Take every entry below and copy it out word for word.

:: Data for this task

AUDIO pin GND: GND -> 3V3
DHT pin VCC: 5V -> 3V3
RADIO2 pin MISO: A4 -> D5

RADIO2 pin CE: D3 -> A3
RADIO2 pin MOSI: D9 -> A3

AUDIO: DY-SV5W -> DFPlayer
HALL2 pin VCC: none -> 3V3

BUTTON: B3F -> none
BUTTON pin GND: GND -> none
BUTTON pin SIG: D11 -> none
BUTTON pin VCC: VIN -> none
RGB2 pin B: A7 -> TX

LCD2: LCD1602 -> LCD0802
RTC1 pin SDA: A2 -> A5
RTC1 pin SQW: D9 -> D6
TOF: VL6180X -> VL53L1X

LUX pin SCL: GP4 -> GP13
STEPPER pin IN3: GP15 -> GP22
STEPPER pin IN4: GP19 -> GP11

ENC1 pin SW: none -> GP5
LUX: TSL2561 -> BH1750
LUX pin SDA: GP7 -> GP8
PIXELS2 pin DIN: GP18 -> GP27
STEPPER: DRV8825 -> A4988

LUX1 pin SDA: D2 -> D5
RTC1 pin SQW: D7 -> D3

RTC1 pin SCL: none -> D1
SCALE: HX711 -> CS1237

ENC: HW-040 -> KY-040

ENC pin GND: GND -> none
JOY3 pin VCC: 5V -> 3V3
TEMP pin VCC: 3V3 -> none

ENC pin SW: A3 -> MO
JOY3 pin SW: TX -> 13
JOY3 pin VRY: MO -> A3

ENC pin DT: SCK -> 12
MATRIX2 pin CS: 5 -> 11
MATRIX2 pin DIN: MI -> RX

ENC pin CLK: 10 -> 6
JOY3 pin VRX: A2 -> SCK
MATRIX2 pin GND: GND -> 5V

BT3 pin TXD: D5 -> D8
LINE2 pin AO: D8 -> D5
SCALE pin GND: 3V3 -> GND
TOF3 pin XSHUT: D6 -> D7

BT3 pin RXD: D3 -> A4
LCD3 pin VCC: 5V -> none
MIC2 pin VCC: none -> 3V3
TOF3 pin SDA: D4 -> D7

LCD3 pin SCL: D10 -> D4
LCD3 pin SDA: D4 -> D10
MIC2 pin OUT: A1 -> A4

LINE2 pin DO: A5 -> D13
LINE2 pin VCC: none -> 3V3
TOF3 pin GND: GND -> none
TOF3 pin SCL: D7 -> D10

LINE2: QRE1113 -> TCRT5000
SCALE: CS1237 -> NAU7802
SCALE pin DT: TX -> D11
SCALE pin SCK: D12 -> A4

::::

Response box »
AUDIO pin GND: GND -> 3V3
DHT pin VCC: 5V -> 3V3
RADIO2 pin MISO: A4 -> D5

RADIO2 pin CE: D3 -> A3
RADIO2 pin MOSI: D9 -> A3

AUDIO: DY-SV5W -> DFPlayer
HALL2 pin VCC: none -> 3V3

BUTTON: B3F -> none
BUTTON pin GND: GND -> none
BUTTON pin SIG: D11 -> none
BUTTON pin VCC: VIN -> none
RGB2 pin B: A7 -> TX

LCD2: LCD1602 -> LCD0802
RTC1 pin SDA: A2 -> A5
RTC1 pin SQW: D9 -> D6
TOF: VL6180X -> VL53L1X

LUX pin SCL: GP4 -> GP13
STEPPER pin IN3: GP15 -> GP22
STEPPER pin IN4: GP19 -> GP11

ENC1 pin SW: none -> GP5
LUX: TSL2561 -> BH1750
LUX pin SDA: GP7 -> GP8
PIXELS2 pin DIN: GP18 -> GP27
STEPPER: DRV8825 -> A4988

LUX1 pin SDA: D2 -> D5
RTC1 pin SQW: D7 -> D3

RTC1 pin SCL: none -> D1
SCALE: HX711 -> CS1237

ENC: HW-040 -> KY-040

ENC pin GND: GND -> none
JOY3 pin VCC: 5V -> 3V3
TEMP pin VCC: 3V3 -> none

ENC pin SW: A3 -> MO
JOY3 pin SW: TX -> 13
JOY3 pin VRY: MO -> A3

ENC pin DT: SCK -> 12
MATRIX2 pin CS: 5 -> 11
MATRIX2 pin DIN: MI -> RX

ENC pin CLK: 10 -> 6
JOY3 pin VRX: A2 -> SCK
MATRIX2 pin GND: GND -> 5V

BT3 pin TXD: D5 -> D8
LINE2 pin AO: D8 -> D5
SCALE pin GND: 3V3 -> GND
TOF3 pin XSHUT: D6 -> D7

BT3 pin RXD: D3 -> A4
LCD3 pin VCC: 5V -> none
MIC2 pin VCC: none -> 3V3
TOF3 pin SDA: D4 -> D7

LCD3 pin SCL: D10 -> D4
LCD3 pin SDA: D4 -> D10
MIC2 pin OUT: A1 -> A4

LINE2 pin DO: A5 -> D13
LINE2 pin VCC: none -> 3V3
TOF3 pin GND: GND -> none
TOF3 pin SCL: D7 -> D10

LINE2: QRE1113 -> TCRT5000
SCALE: CS1237 -> NAU7802
SCALE pin DT: TX -> D11
SCALE pin SCK: D12 -> A4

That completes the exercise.